-- Task details --
Write out all of the records again, substituting "Options" for every "Choices" and keeping everything else the same.
===== Source records
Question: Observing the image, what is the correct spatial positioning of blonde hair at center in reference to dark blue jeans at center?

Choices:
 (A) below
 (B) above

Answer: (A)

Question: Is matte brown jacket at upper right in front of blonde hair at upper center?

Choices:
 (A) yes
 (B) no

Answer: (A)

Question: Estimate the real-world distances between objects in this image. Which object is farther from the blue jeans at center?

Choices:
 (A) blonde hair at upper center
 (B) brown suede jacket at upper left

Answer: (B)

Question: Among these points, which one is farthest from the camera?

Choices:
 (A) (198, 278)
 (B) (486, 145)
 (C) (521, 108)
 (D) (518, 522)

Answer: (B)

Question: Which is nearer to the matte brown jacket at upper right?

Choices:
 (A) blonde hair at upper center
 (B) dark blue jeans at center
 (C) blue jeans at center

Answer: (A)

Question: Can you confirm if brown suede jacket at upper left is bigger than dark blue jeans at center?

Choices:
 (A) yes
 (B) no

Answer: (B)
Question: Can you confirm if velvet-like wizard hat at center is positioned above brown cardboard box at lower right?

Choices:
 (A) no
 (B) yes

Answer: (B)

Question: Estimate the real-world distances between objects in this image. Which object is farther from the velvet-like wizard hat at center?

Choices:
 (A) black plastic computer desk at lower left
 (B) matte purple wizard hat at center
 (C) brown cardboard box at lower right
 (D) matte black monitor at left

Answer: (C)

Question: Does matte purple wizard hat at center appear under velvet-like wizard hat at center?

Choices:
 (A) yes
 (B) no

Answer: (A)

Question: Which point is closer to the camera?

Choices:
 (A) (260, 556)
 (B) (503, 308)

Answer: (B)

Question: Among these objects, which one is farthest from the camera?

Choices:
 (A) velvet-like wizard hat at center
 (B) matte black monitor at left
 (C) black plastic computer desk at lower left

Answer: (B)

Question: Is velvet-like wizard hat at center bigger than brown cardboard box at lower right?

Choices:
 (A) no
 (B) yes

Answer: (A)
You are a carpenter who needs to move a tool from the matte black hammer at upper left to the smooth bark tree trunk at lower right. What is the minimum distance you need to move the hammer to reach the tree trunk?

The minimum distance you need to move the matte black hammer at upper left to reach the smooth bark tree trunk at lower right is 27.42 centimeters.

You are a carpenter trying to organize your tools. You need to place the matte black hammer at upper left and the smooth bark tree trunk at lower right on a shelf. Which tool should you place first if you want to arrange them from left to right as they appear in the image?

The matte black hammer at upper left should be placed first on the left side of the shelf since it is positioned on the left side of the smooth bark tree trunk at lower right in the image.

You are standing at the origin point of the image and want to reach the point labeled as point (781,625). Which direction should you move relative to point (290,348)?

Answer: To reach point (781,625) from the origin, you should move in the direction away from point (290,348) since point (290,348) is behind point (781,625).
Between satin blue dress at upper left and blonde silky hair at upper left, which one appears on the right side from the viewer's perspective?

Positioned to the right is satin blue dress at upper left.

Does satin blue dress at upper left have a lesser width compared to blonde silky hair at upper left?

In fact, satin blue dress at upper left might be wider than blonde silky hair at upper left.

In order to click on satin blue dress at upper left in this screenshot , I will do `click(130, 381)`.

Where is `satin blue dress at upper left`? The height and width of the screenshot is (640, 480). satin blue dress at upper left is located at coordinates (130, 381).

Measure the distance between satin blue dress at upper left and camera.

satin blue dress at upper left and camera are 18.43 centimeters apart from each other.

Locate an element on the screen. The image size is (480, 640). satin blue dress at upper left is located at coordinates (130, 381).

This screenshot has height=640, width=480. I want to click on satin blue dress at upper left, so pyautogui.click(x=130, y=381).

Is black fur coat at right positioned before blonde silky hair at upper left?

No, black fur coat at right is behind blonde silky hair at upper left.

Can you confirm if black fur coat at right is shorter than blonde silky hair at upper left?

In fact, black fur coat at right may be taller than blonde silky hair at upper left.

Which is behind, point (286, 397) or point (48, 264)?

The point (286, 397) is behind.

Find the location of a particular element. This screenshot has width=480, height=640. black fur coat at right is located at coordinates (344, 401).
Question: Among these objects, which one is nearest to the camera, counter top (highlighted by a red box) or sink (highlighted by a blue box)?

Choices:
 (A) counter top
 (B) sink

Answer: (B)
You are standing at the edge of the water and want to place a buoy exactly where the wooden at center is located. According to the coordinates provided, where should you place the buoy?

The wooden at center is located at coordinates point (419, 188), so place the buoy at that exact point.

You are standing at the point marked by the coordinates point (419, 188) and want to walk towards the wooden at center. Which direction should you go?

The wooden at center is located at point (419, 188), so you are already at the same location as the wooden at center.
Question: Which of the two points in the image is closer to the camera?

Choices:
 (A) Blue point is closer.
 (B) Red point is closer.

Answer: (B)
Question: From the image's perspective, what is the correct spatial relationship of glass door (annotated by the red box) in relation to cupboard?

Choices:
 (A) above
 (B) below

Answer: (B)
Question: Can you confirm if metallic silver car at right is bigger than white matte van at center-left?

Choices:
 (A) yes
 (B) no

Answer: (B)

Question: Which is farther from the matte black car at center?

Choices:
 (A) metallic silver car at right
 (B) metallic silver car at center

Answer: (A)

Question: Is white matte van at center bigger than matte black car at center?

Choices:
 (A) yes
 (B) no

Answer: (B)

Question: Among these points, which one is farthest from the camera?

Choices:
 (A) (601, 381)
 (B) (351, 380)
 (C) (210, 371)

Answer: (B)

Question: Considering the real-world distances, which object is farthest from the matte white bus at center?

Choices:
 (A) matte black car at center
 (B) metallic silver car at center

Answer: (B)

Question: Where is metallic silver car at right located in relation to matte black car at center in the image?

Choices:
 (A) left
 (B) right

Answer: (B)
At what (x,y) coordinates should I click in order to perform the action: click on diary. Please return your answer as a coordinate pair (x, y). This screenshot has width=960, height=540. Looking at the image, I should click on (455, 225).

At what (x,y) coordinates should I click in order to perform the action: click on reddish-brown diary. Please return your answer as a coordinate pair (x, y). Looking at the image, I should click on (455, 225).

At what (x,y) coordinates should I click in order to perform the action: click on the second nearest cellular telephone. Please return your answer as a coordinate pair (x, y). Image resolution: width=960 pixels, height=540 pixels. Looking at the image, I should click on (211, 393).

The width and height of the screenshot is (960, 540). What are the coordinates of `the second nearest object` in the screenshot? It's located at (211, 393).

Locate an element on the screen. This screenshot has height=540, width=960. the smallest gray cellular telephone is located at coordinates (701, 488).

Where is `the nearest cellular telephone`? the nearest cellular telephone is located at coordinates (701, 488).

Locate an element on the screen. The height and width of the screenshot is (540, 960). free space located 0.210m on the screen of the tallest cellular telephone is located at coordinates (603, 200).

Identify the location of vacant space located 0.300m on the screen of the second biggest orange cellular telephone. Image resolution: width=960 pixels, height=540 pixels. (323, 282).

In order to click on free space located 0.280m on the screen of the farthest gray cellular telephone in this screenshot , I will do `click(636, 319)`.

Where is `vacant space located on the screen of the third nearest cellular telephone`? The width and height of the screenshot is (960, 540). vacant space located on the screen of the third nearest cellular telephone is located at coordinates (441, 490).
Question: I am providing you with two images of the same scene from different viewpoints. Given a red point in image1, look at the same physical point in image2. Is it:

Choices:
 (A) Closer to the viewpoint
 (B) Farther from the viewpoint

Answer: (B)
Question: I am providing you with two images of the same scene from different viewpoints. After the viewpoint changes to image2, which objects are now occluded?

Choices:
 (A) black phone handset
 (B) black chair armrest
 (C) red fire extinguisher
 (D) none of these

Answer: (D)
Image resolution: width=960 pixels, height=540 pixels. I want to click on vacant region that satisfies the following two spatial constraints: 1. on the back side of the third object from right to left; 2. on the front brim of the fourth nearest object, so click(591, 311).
==========
-- Answer to this exercise --
Question: Observing the image, what is the correct spatial positioning of blonde hair at center in reference to dark blue jeans at center?

Options:
 (A) below
 (B) above

Answer: (A)

Question: Is matte brown jacket at upper right in front of blonde hair at upper center?

Options:
 (A) yes
 (B) no

Answer: (A)

Question: Estimate the real-world distances between objects in this image. Which object is farther from the blue jeans at center?

Options:
 (A) blonde hair at upper center
 (B) brown suede jacket at upper left

Answer: (B)

Question: Among these points, which one is farthest from the camera?

Options:
 (A) (198, 278)
 (B) (486, 145)
 (C) (521, 108)
 (D) (518, 522)

Answer: (B)

Question: Which is nearer to the matte brown jacket at upper right?

Options:
 (A) blonde hair at upper center
 (B) dark blue jeans at center
 (C) blue jeans at center

Answer: (A)

Question: Can you confirm if brown suede jacket at upper left is bigger than dark blue jeans at center?

Options:
 (A) yes
 (B) no

Answer: (B)
Question: Can you confirm if velvet-like wizard hat at center is positioned above brown cardboard box at lower right?

Options:
 (A) no
 (B) yes

Answer: (B)

Question: Estimate the real-world distances between objects in this image. Which object is farther from the velvet-like wizard hat at center?

Options:
 (A) black plastic computer desk at lower left
 (B) matte purple wizard hat at center
 (C) brown cardboard box at lower right
 (D) matte black monitor at left

Answer: (C)

Question: Does matte purple wizard hat at center appear under velvet-like wizard hat at center?

Options:
 (A) yes
 (B) no

Answer: (A)

Question: Which point is closer to the camera?

Options:
 (A) (260, 556)
 (B) (503, 308)

Answer: (B)

Question: Among these objects, which one is farthest from the camera?

Options:
 (A) velvet-like wizard hat at center
 (B) matte black monitor at left
 (C) black plastic computer desk at lower left

Answer: (B)

Question: Is velvet-like wizard hat at center bigger than brown cardboard box at lower right?

Options:
 (A) no
 (B) yes

Answer: (A)
You are a carpenter who needs to move a tool from the matte black hammer at upper left to the smooth bark tree trunk at lower right. What is the minimum distance you need to move the hammer to reach the tree trunk?

The minimum distance you need to move the matte black hammer at upper left to reach the smooth bark tree trunk at lower right is 27.42 centimeters.

You are a carpenter trying to organize your tools. You need to place the matte black hammer at upper left and the smooth bark tree trunk at lower right on a shelf. Which tool should you place first if you want to arrange them from left to right as they appear in the image?

The matte black hammer at upper left should be placed first on the left side of the shelf since it is positioned on the left side of the smooth bark tree trunk at lower right in the image.

You are standing at the origin point of the image and want to reach the point labeled as point (781,625). Which direction should you move relative to point (290,348)?

Answer: To reach point (781,625) from the origin, you should move in the direction away from point (290,348) since point (290,348) is behind point (781,625).
Between satin blue dress at upper left and blonde silky hair at upper left, which one appears on the right side from the viewer's perspective?

Positioned to the right is satin blue dress at upper left.

Does satin blue dress at upper left have a lesser width compared to blonde silky hair at upper left?

In fact, satin blue dress at upper left might be wider than blonde silky hair at upper left.

In order to click on satin blue dress at upper left in this screenshot , I will do `click(130, 381)`.

Where is `satin blue dress at upper left`? The height and width of the screenshot is (640, 480). satin blue dress at upper left is located at coordinates (130, 381).

Measure the distance between satin blue dress at upper left and camera.

satin blue dress at upper left and camera are 18.43 centimeters apart from each other.

Locate an element on the screen. The image size is (480, 640). satin blue dress at upper left is located at coordinates (130, 381).

This screenshot has height=640, width=480. I want to click on satin blue dress at upper left, so pyautogui.click(x=130, y=381).

Is black fur coat at right positioned before blonde silky hair at upper left?

No, black fur coat at right is behind blonde silky hair at upper left.

Can you confirm if black fur coat at right is shorter than blonde silky hair at upper left?

In fact, black fur coat at right may be taller than blonde silky hair at upper left.

Which is behind, point (286, 397) or point (48, 264)?

The point (286, 397) is behind.

Find the location of a particular element. This screenshot has width=480, height=640. black fur coat at right is located at coordinates (344, 401).
Question: Among these objects, which one is nearest to the camera, counter top (highlighted by a red box) or sink (highlighted by a blue box)?

Options:
 (A) counter top
 (B) sink

Answer: (B)
You are standing at the edge of the water and want to place a buoy exactly where the wooden at center is located. According to the coordinates provided, where should you place the buoy?

The wooden at center is located at coordinates point (419, 188), so place the buoy at that exact point.

You are standing at the point marked by the coordinates point (419, 188) and want to walk towards the wooden at center. Which direction should you go?

The wooden at center is located at point (419, 188), so you are already at the same location as the wooden at center.
Question: Which of the two points in the image is closer to the camera?

Options:
 (A) Blue point is closer.
 (B) Red point is closer.

Answer: (B)
Question: From the image's perspective, what is the correct spatial relationship of glass door (annotated by the red box) in relation to cupboard?

Options:
 (A) above
 (B) below

Answer: (B)
Question: Can you confirm if metallic silver car at right is bigger than white matte van at center-left?

Options:
 (A) yes
 (B) no

Answer: (B)

Question: Which is farther from the matte black car at center?

Options:
 (A) metallic silver car at right
 (B) metallic silver car at center

Answer: (A)

Question: Is white matte van at center bigger than matte black car at center?

Options:
 (A) yes
 (B) no

Answer: (B)

Question: Among these points, which one is farthest from the camera?

Options:
 (A) (601, 381)
 (B) (351, 380)
 (C) (210, 371)

Answer: (B)

Question: Considering the real-world distances, which object is farthest from the matte white bus at center?

Options:
 (A) matte black car at center
 (B) metallic silver car at center

Answer: (B)

Question: Where is metallic silver car at right located in relation to matte black car at center in the image?

Options:
 (A) left
 (B) right

Answer: (B)
At what (x,y) coordinates should I click in order to perform the action: click on diary. Please return your answer as a coordinate pair (x, y). This screenshot has width=960, height=540. Looking at the image, I should click on (455, 225).

At what (x,y) coordinates should I click in order to perform the action: click on reddish-brown diary. Please return your answer as a coordinate pair (x, y). Looking at the image, I should click on (455, 225).

At what (x,y) coordinates should I click in order to perform the action: click on the second nearest cellular telephone. Please return your answer as a coordinate pair (x, y). Image resolution: width=960 pixels, height=540 pixels. Looking at the image, I should click on (211, 393).

The width and height of the screenshot is (960, 540). What are the coordinates of `the second nearest object` in the screenshot? It's located at (211, 393).

Locate an element on the screen. This screenshot has height=540, width=960. the smallest gray cellular telephone is located at coordinates (701, 488).

Where is `the nearest cellular telephone`? the nearest cellular telephone is located at coordinates (701, 488).

Locate an element on the screen. The height and width of the screenshot is (540, 960). free space located 0.210m on the screen of the tallest cellular telephone is located at coordinates (603, 200).

Identify the location of vacant space located 0.300m on the screen of the second biggest orange cellular telephone. Image resolution: width=960 pixels, height=540 pixels. (323, 282).

In order to click on free space located 0.280m on the screen of the farthest gray cellular telephone in this screenshot , I will do `click(636, 319)`.

Where is `vacant space located on the screen of the third nearest cellular telephone`? The width and height of the screenshot is (960, 540). vacant space located on the screen of the third nearest cellular telephone is located at coordinates (441, 490).
Question: I am providing you with two images of the same scene from different viewpoints. Given a red point in image1, look at the same physical point in image2. Is it:

Options:
 (A) Closer to the viewpoint
 (B) Farther from the viewpoint

Answer: (B)
Question: I am providing you with two images of the same scene from different viewpoints. After the viewpoint changes to image2, which objects are now occluded?

Options:
 (A) black phone handset
 (B) black chair armrest
 (C) red fire extinguisher
 (D) none of these

Answer: (D)
Image resolution: width=960 pixels, height=540 pixels. I want to click on vacant region that satisfies the following two spatial constraints: 1. on the back side of the third object from right to left; 2. on the front brim of the fourth nearest object, so click(591, 311).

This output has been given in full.